### About this exercise
The line containing "D3: zener (A" marks the start of the required copy, which runs to the final line of the entries; return those lines exactly, without any pictures.

====== Available records

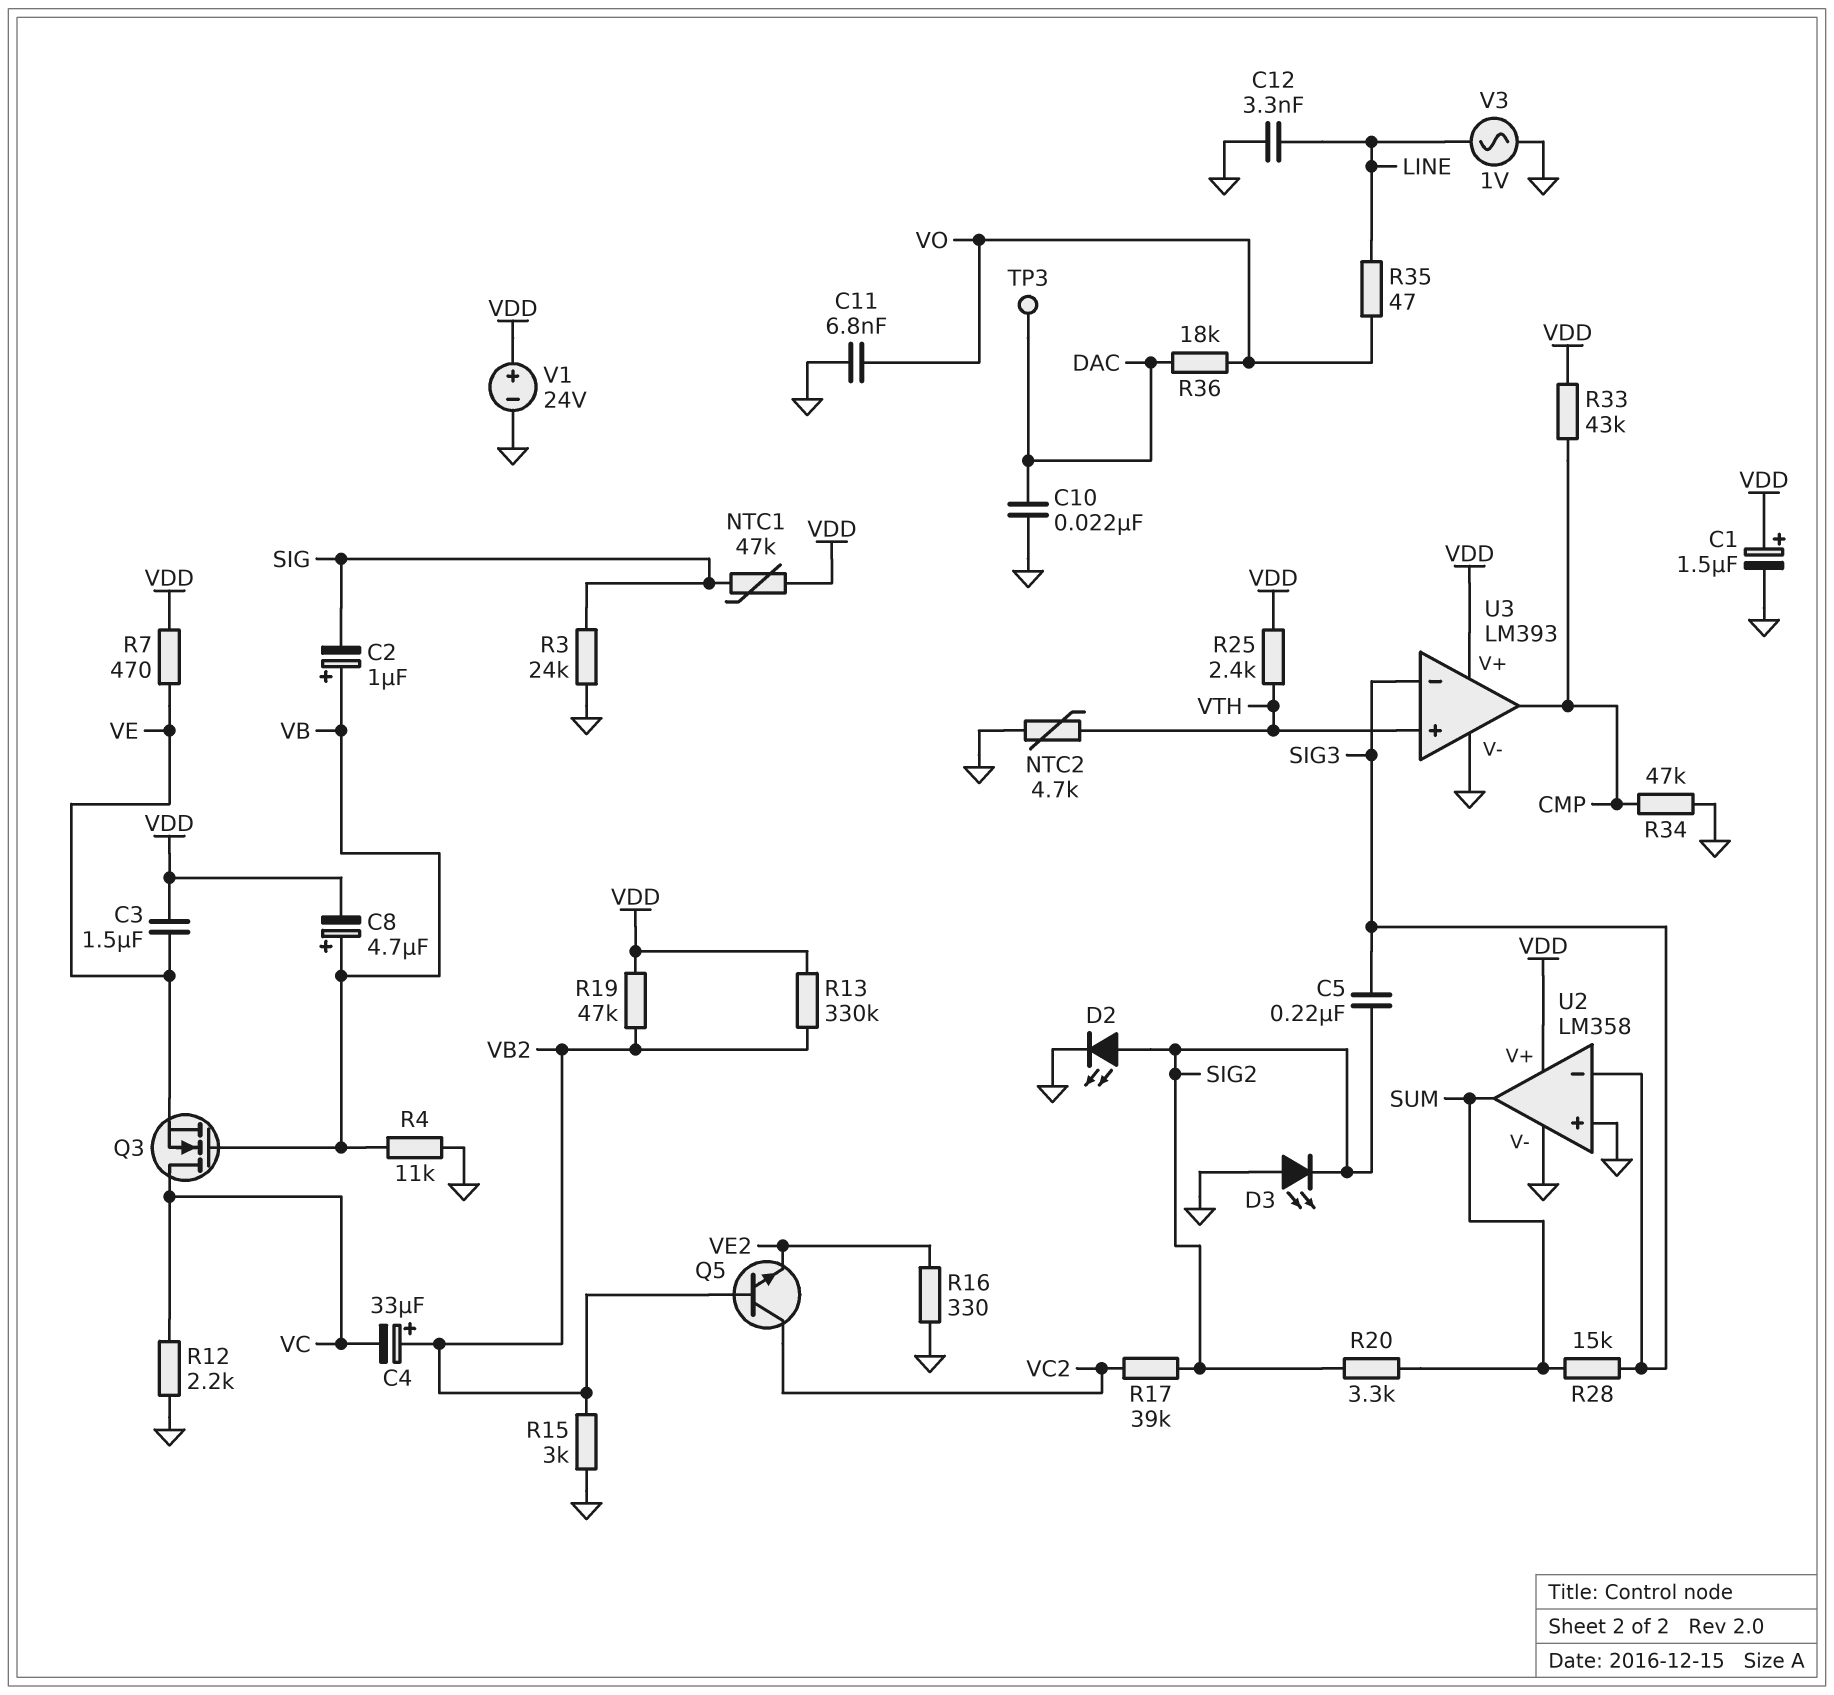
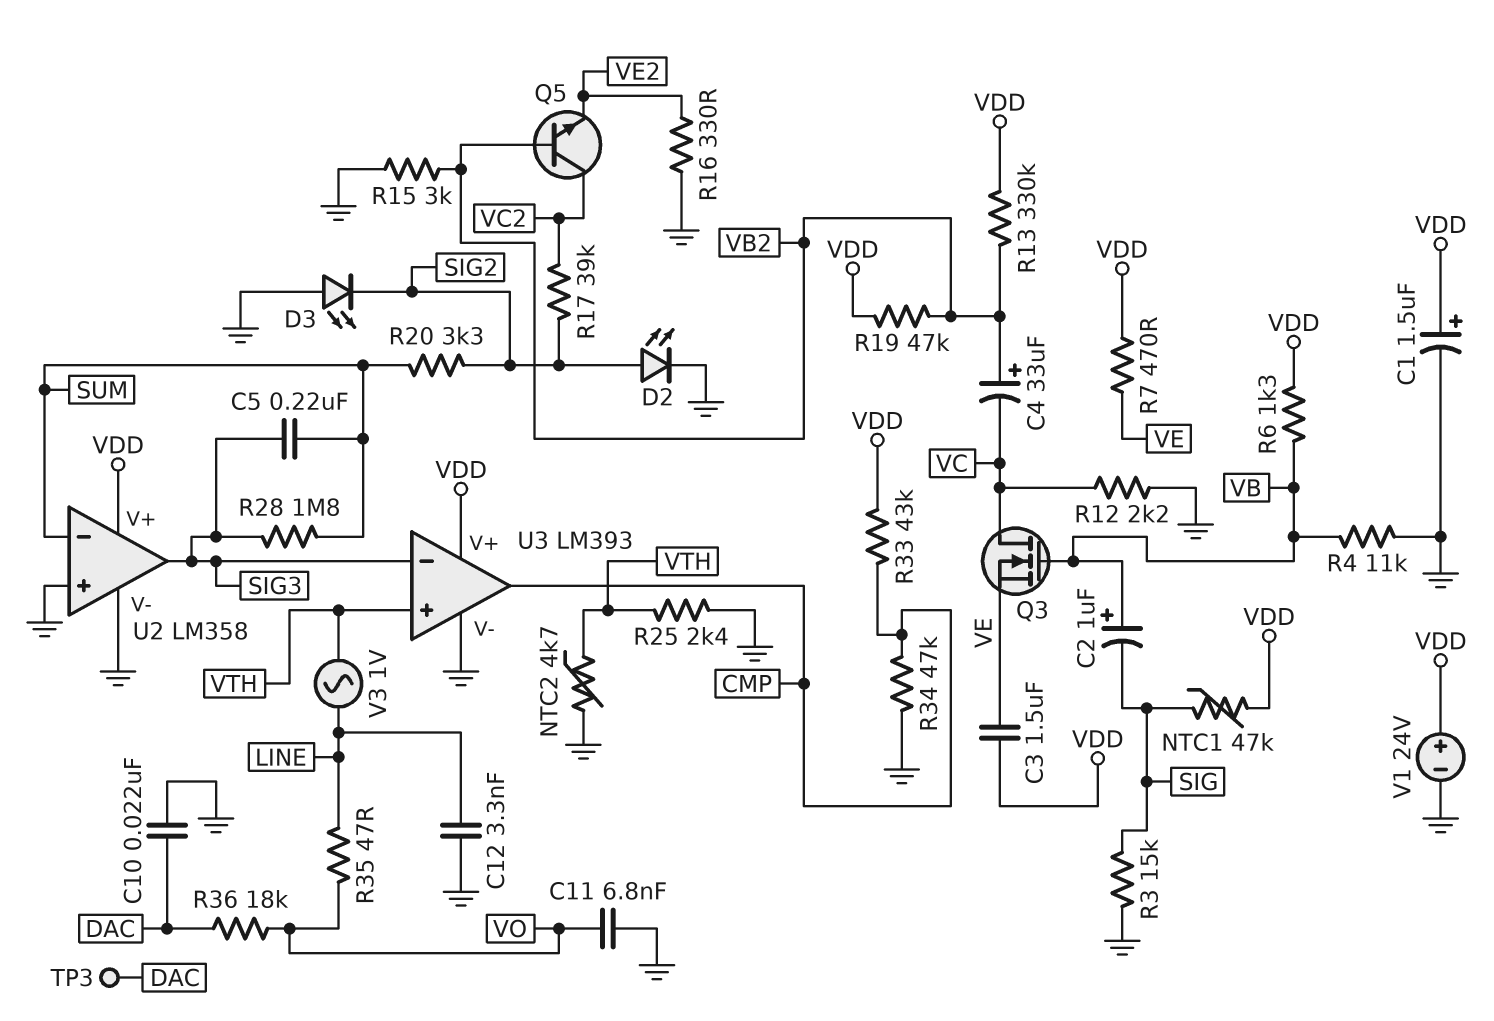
C5: 220nF (SIG2, SIG3) -> 220nF (SIG3, SUM)
C8: 4.7uF (plus VB, minus VDD) -> none
R3: 24k (GND, SIG) -> 15k (GND, SIG)
R6: none -> 1.3k (VB, VDD)
R25: 2.4k (VDD, VTH) -> 2.4k (GND, VTH)
R28: 15k (SIG3, SUM) -> 1.8M (SIG3, SUM)
U2 pin in-: SIG3 -> SUM
U2 pin out: SUM -> SIG3
V3: AC 1V (GND, LINE) -> AC 1V (LINE, VTH)

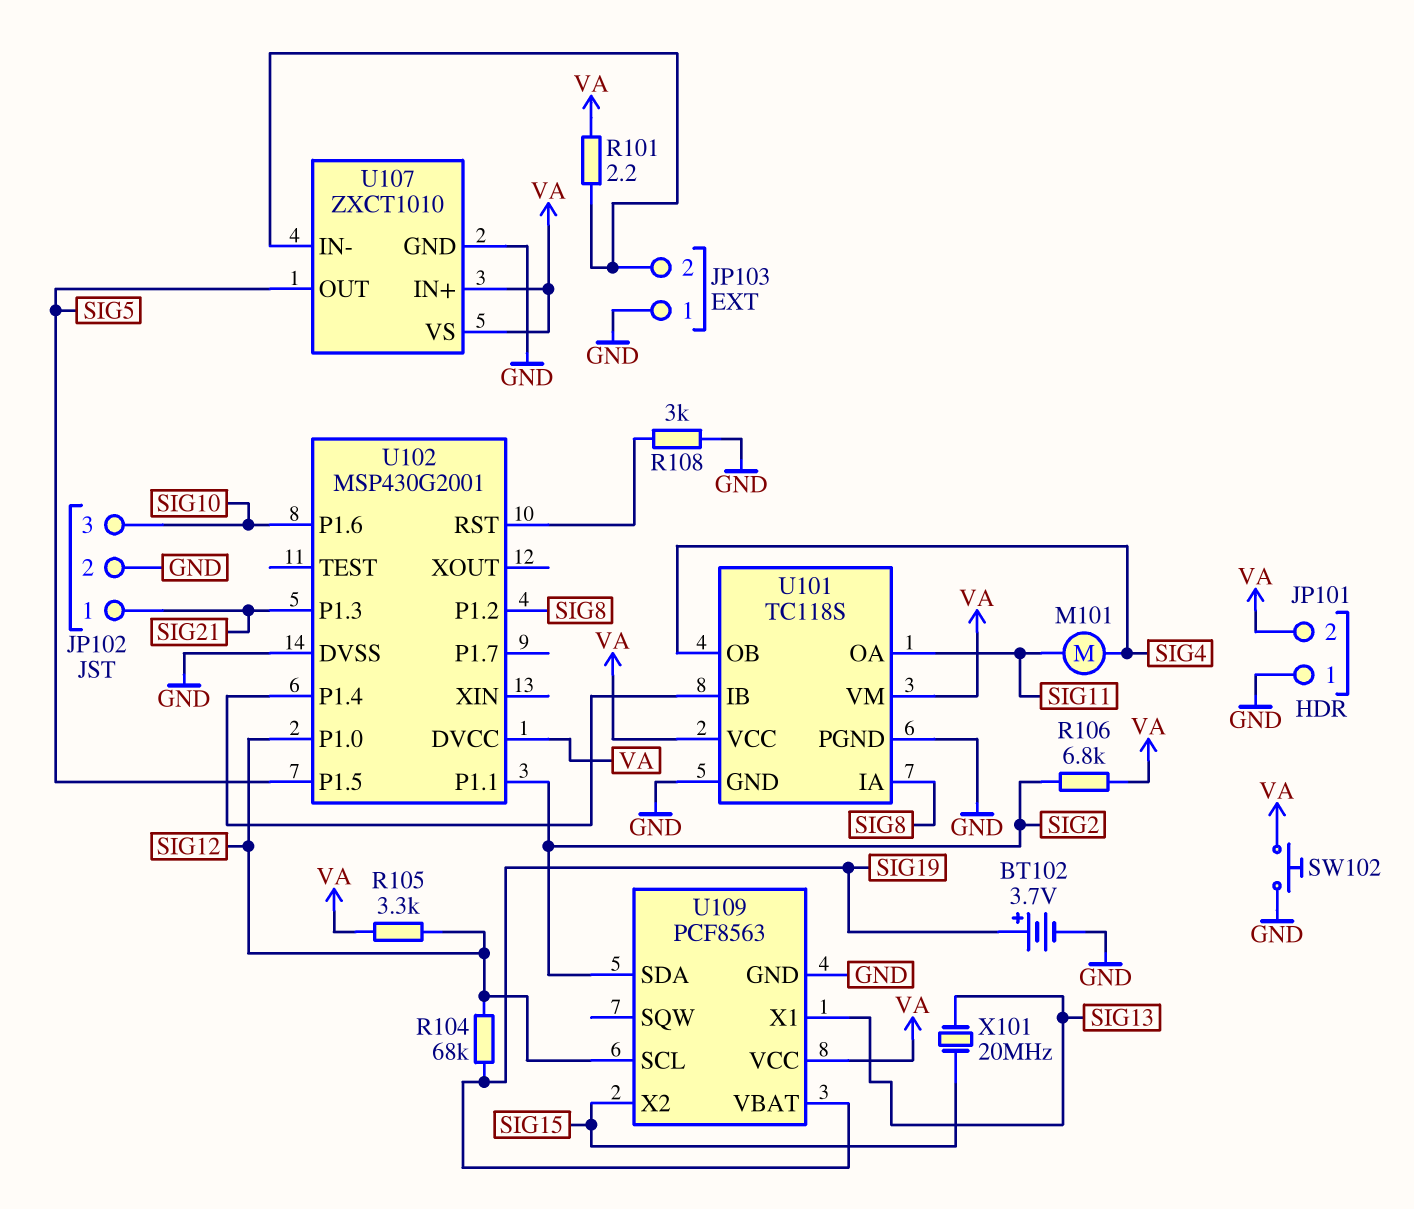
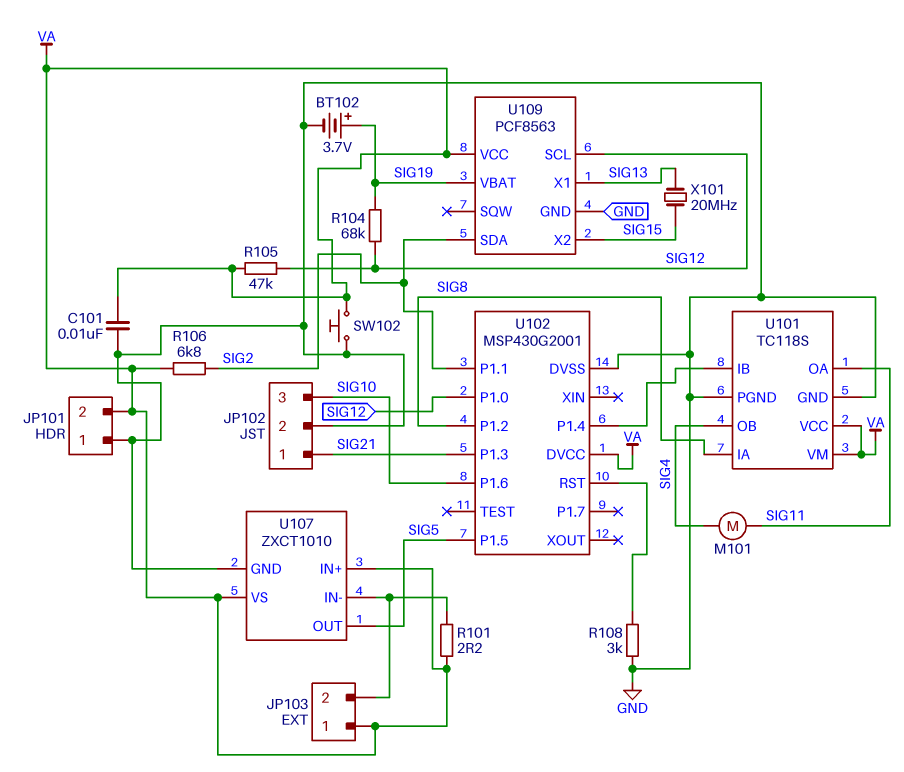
C101: none -> 10nF (GND, VA)
JP103 pin 1: GND -> VA
R105: 3.3k (SIG12, VA) -> 47k (SIG12, VA)

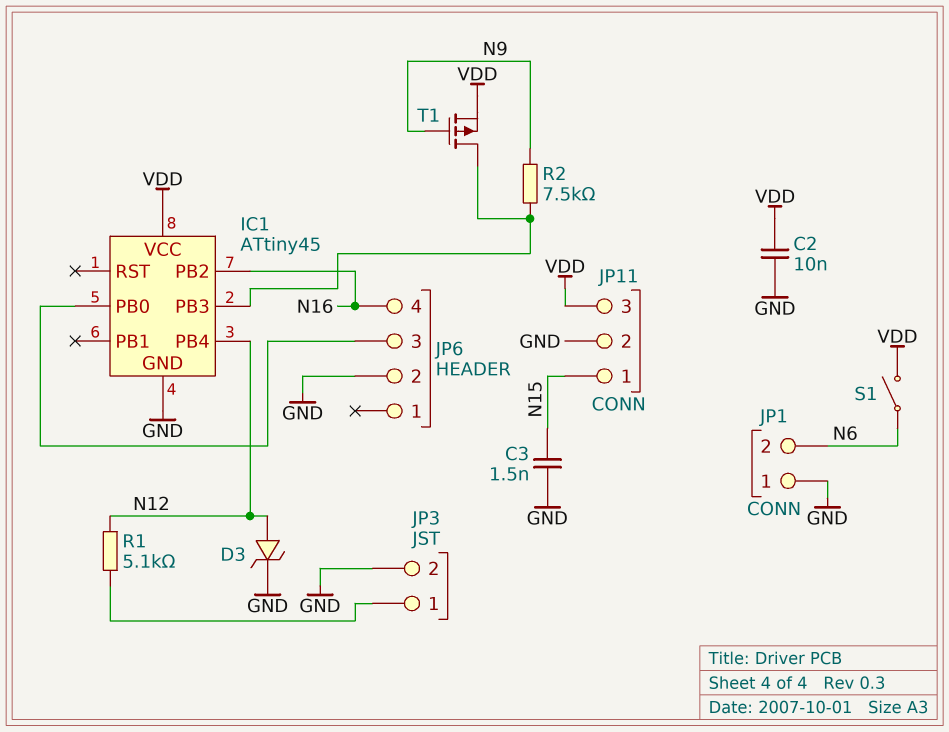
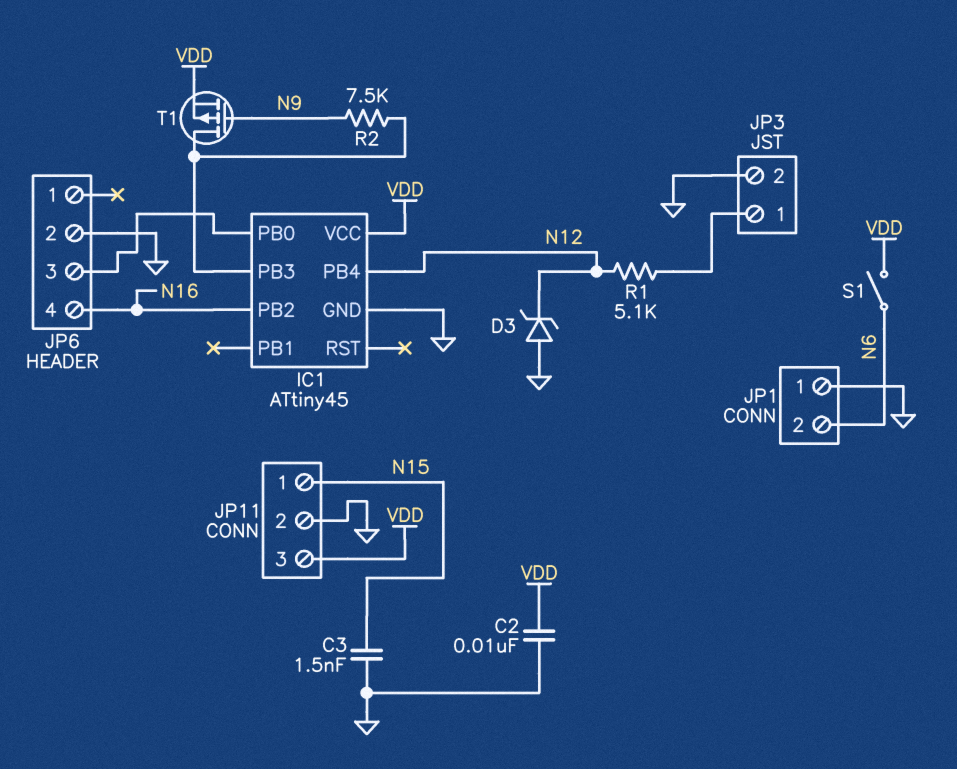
D3: zener (A N12, K GND) -> zener (A GND, K N12)

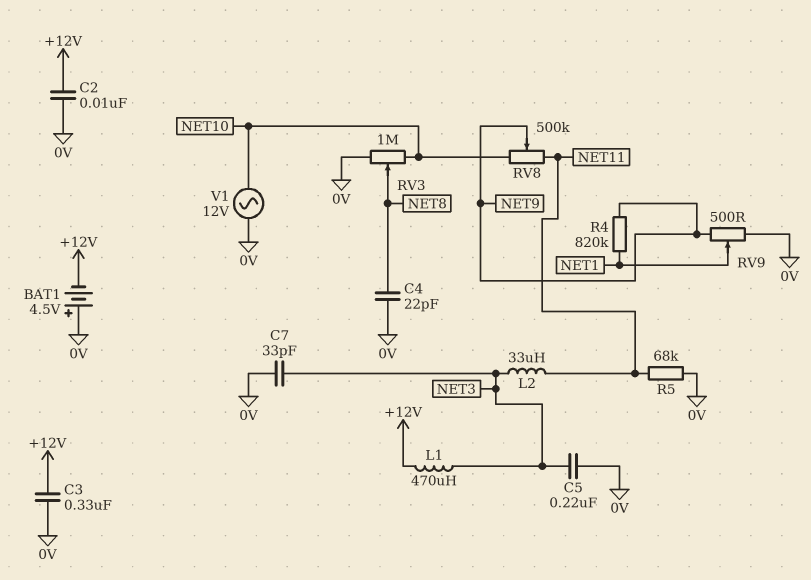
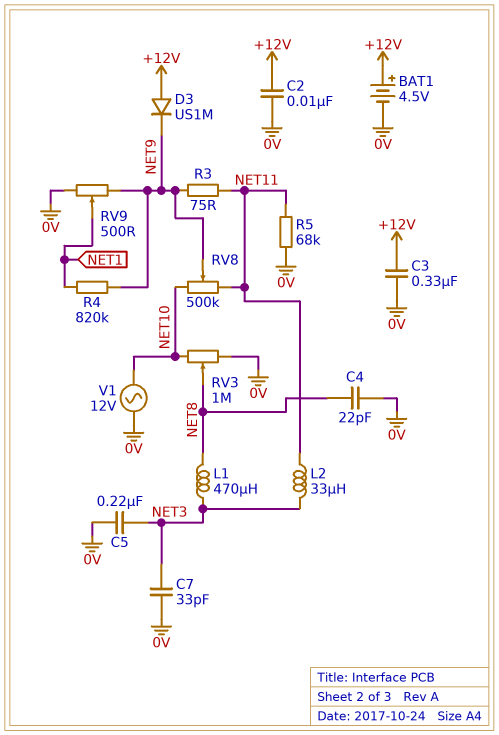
BAT1: 4.5V (plus 0V, minus +12V) -> 4.5V (plus +12V, minus 0V)
D3: none -> diode US1M (A +12V, K NET9)
L1: 470uH (+12V, NET3) -> 470uH (NET3, NET8)
R3: none -> 75 (NET9, NET11)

============

### Solution to this task
D3: zener (A N12, K GND) -> zener (A GND, K N12)

BAT1: 4.5V (plus 0V, minus +12V) -> 4.5V (plus +12V, minus 0V)
D3: none -> diode US1M (A +12V, K NET9)
L1: 470uH (+12V, NET3) -> 470uH (NET3, NET8)
R3: none -> 75 (NET9, NET11)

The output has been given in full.